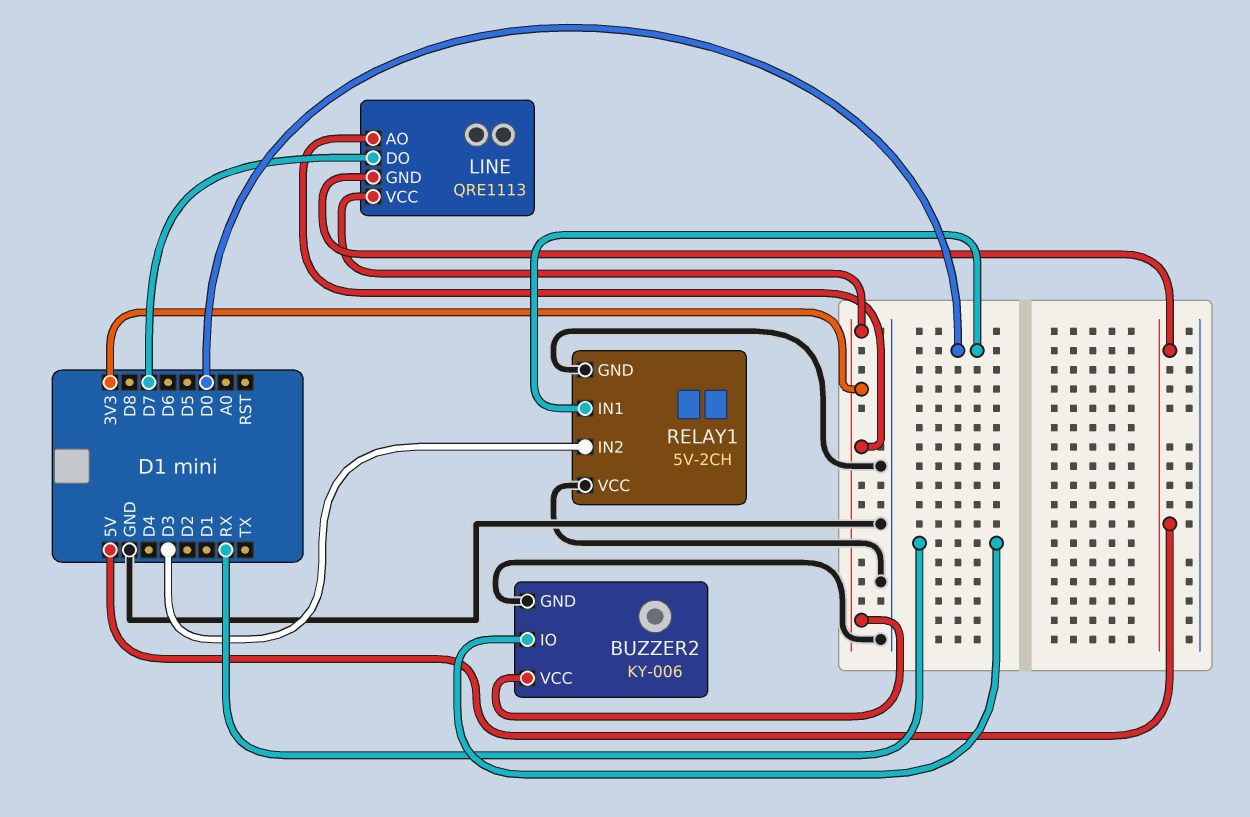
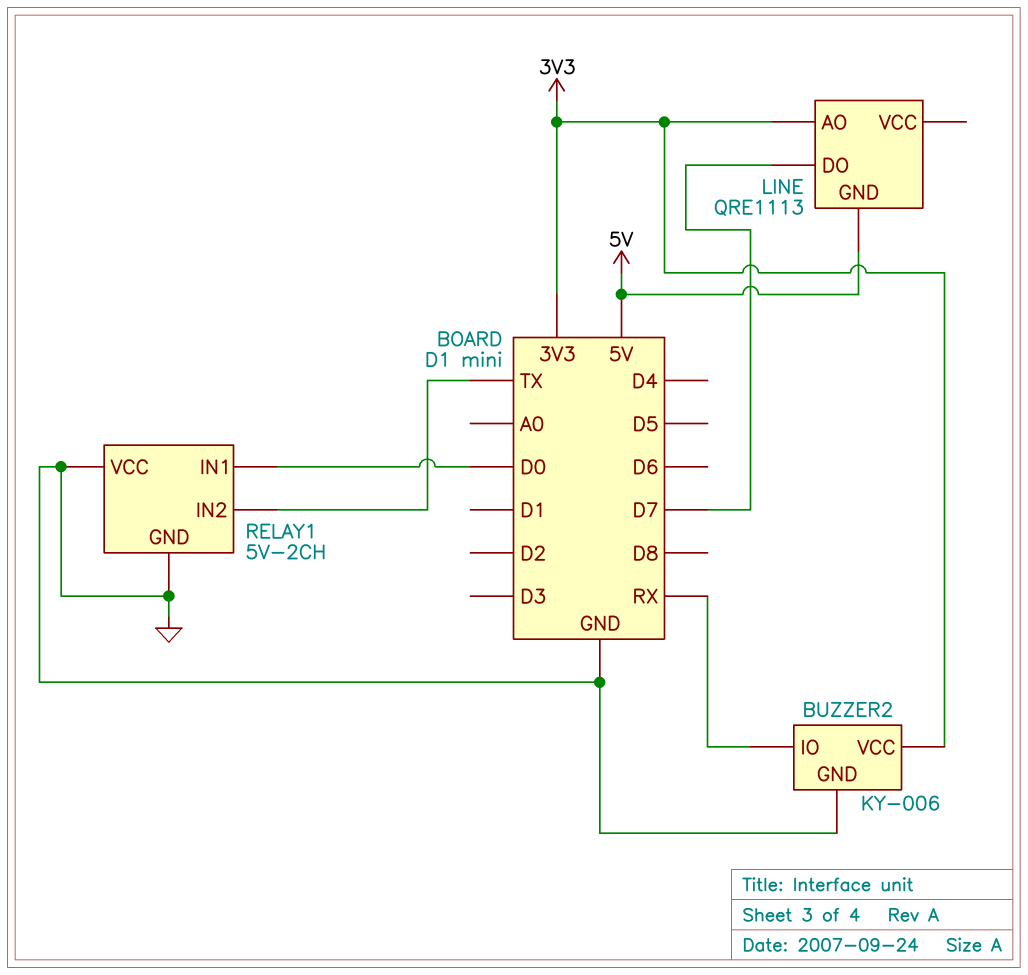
LINE pin VCC: 3V3 -> none
RELAY1 pin IN2: D3 -> TX

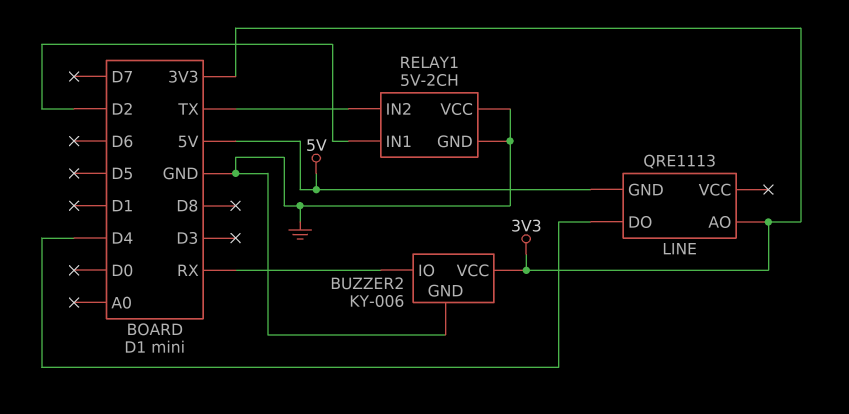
LINE pin DO: D7 -> D4
RELAY1 pin IN1: D0 -> D2

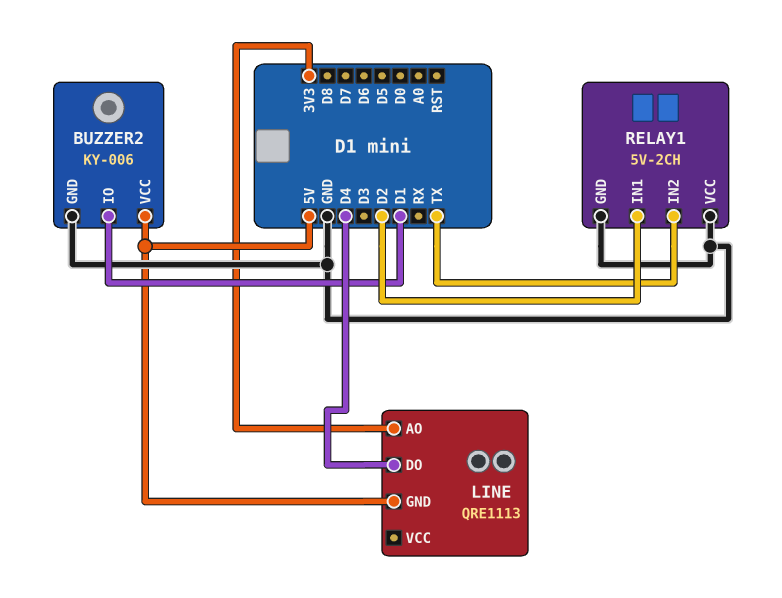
BUZZER2 pin IO: RX -> D1
BUZZER2 pin VCC: 3V3 -> 5V

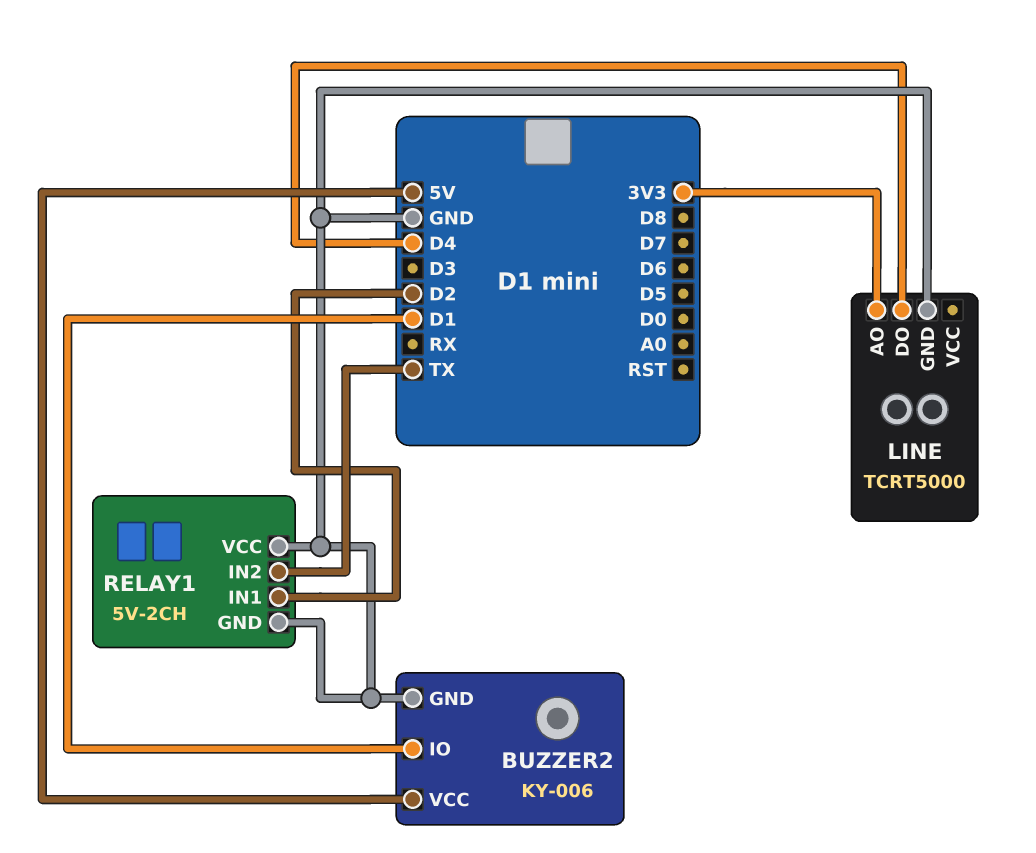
LINE: QRE1113 -> TCRT5000
LINE pin GND: 5V -> GND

━━━━━━━━━━━━━━━━

Try it:
Reproduce exactly the lines that run from the line holding "BUZZER2 pin IO: RX -> D1" through the final line of the entries, and omit every picture.

Answer for this exercise:
BUZZER2 pin IO: RX -> D1
BUZZER2 pin VCC: 3V3 -> 5V

LINE: QRE1113 -> TCRT5000
LINE pin GND: 5V -> GND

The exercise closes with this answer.